Each record here should be printed again exactly; please leave its pictures out.

Information supplied -
________

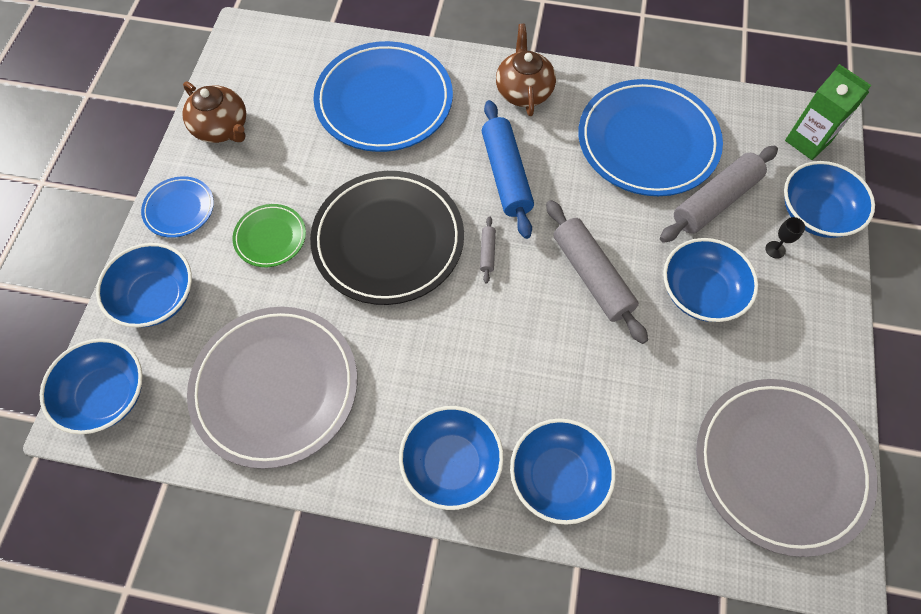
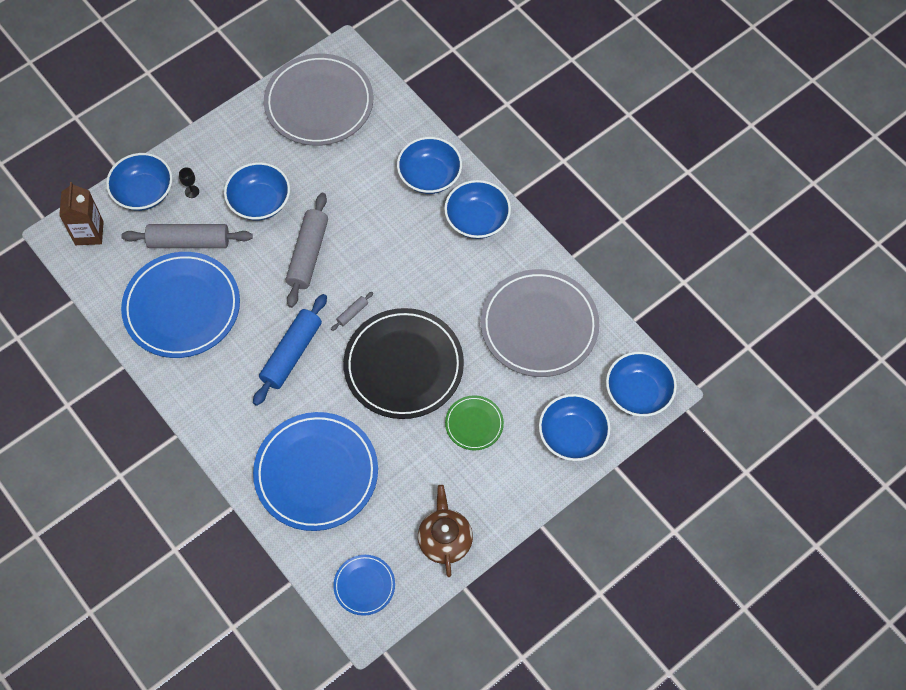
camera: 140 degrees left, 0 degrees up
(179, 209) = (518, 492): blue plate -> blue plate (364, 585)
(524, 91) = (217, 406): brown teapot -> none
(807, 141) = (89, 233): green carton -> brown carton

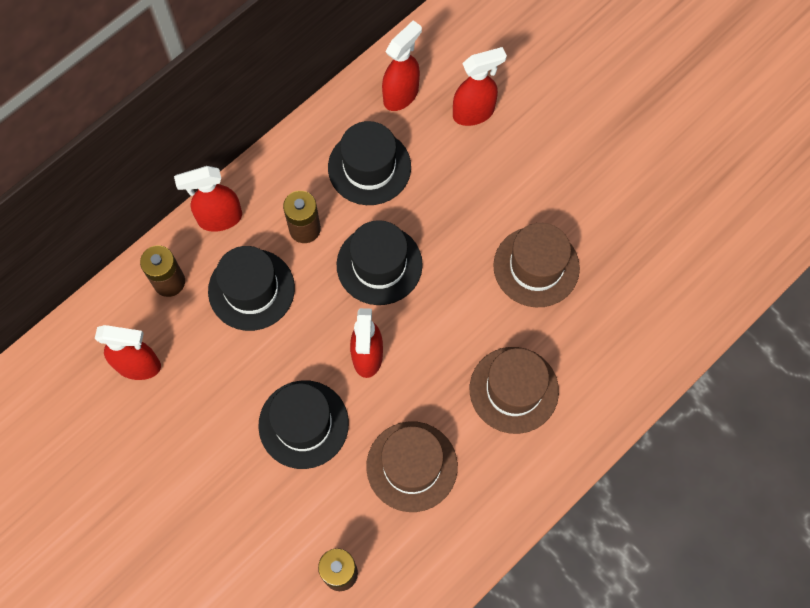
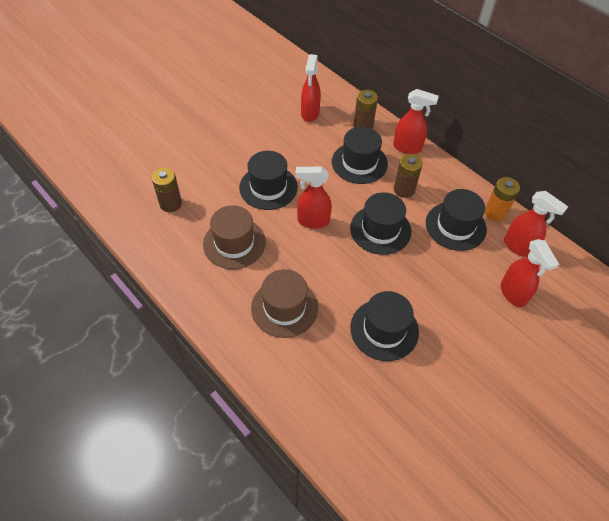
camera: 90 degrees right, 15 degrees down
(219, 218) = (407, 148): red spray bottle -> red spray bottle turned 120 degrees clockwise
(344, 115) = (495, 212): none -> orange battery
(536, 267) = (384, 329): brown hat -> black hat

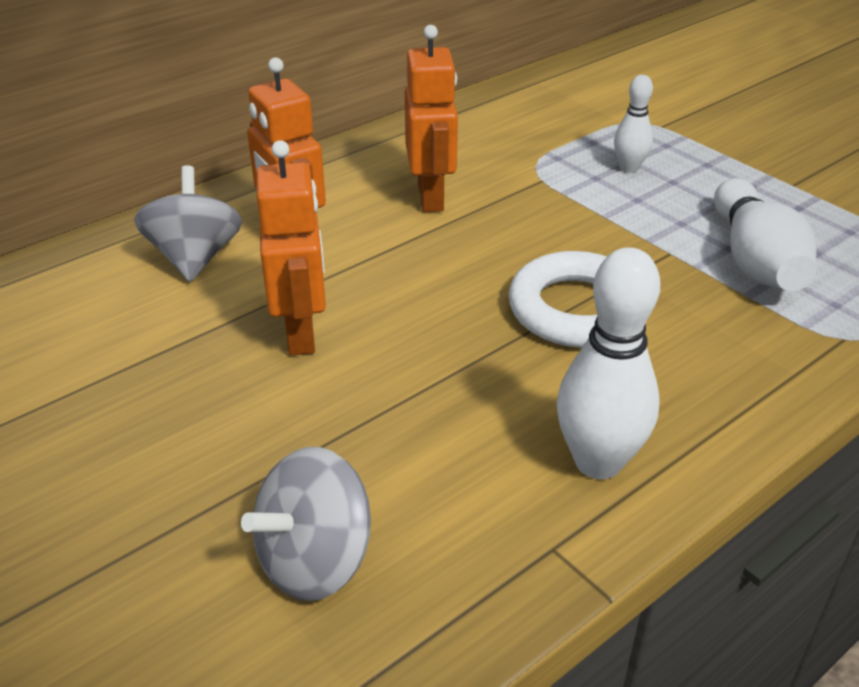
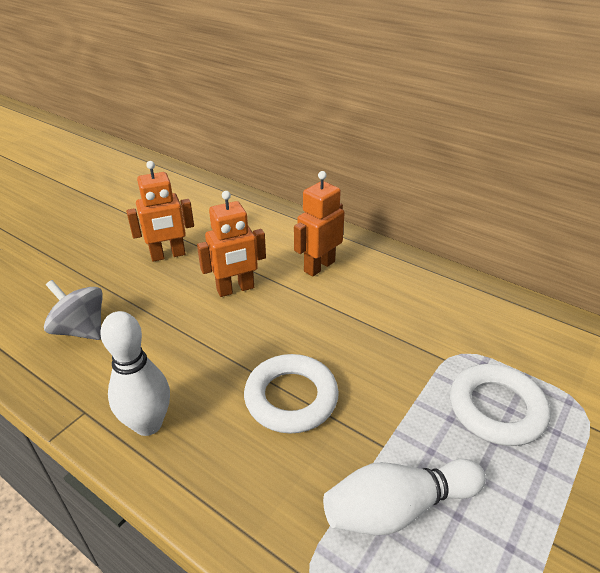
camera: 75 degrees right, 0 degrees up
(195, 258) = (286, 241): grey spinning top -> none
(431, 197) = (389, 309): orange robot -> orange robot (168, 255)
(629, 168) = (496, 409): white bowling pin -> white ring

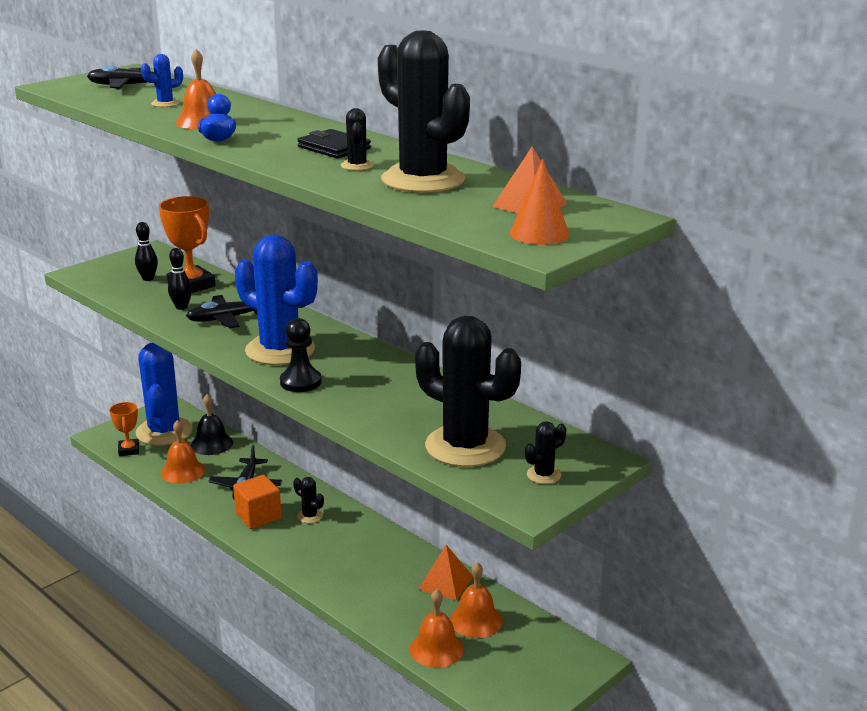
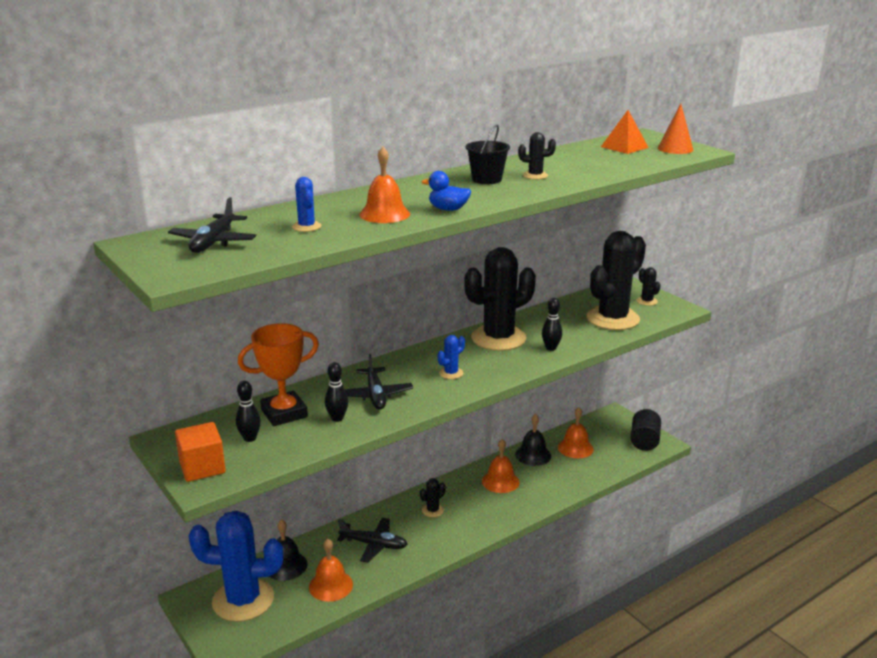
camera: 80 degrees left, 0 degrees up
(128, 450) = (270, 627): orange trophy -> none
(258, 516) = (424, 538): orange cube -> orange cube (202, 467)
(280, 350) = (451, 373): blue cactus -> blue cactus, size x0.41
(300, 382) = (511, 367): black pawn -> none
(334, 148) = (487, 179): black wallet -> black bucket
(357, 404) = (551, 348): none -> black bowling pin
(423, 180) = (571, 163): black cactus -> black cactus (498, 338)
(436, 648) = (604, 466): orange bell -> orange bell (500, 481)
(445, 583) = (533, 455): orange pyramid -> black bell
(518, 692) = (644, 441): none -> black cylinder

________

Output below -
camera: 140 degrees left, 0 degrees up
(179, 209) = (518, 492): blue plate -> blue plate (364, 585)
(524, 91) = (217, 406): brown teapot -> none
(807, 141) = (89, 233): green carton -> brown carton

camera: 90 degrees right, 15 degrees down
(219, 218) = (407, 148): red spray bottle -> red spray bottle turned 120 degrees clockwise
(344, 115) = (495, 212): none -> orange battery
(536, 267) = (384, 329): brown hat -> black hat

camera: 75 degrees right, 0 degrees up
(195, 258) = (286, 241): grey spinning top -> none
(431, 197) = (389, 309): orange robot -> orange robot (168, 255)
(629, 168) = (496, 409): white bowling pin -> white ring

camera: 80 degrees left, 0 degrees up
(128, 450) = (270, 627): orange trophy -> none
(258, 516) = (424, 538): orange cube -> orange cube (202, 467)
(280, 350) = (451, 373): blue cactus -> blue cactus, size x0.41
(300, 382) = (511, 367): black pawn -> none
(334, 148) = (487, 179): black wallet -> black bucket
(357, 404) = (551, 348): none -> black bowling pin
(423, 180) = (571, 163): black cactus -> black cactus (498, 338)
(436, 648) = (604, 466): orange bell -> orange bell (500, 481)
(445, 583) = (533, 455): orange pyramid -> black bell
(518, 692) = (644, 441): none -> black cylinder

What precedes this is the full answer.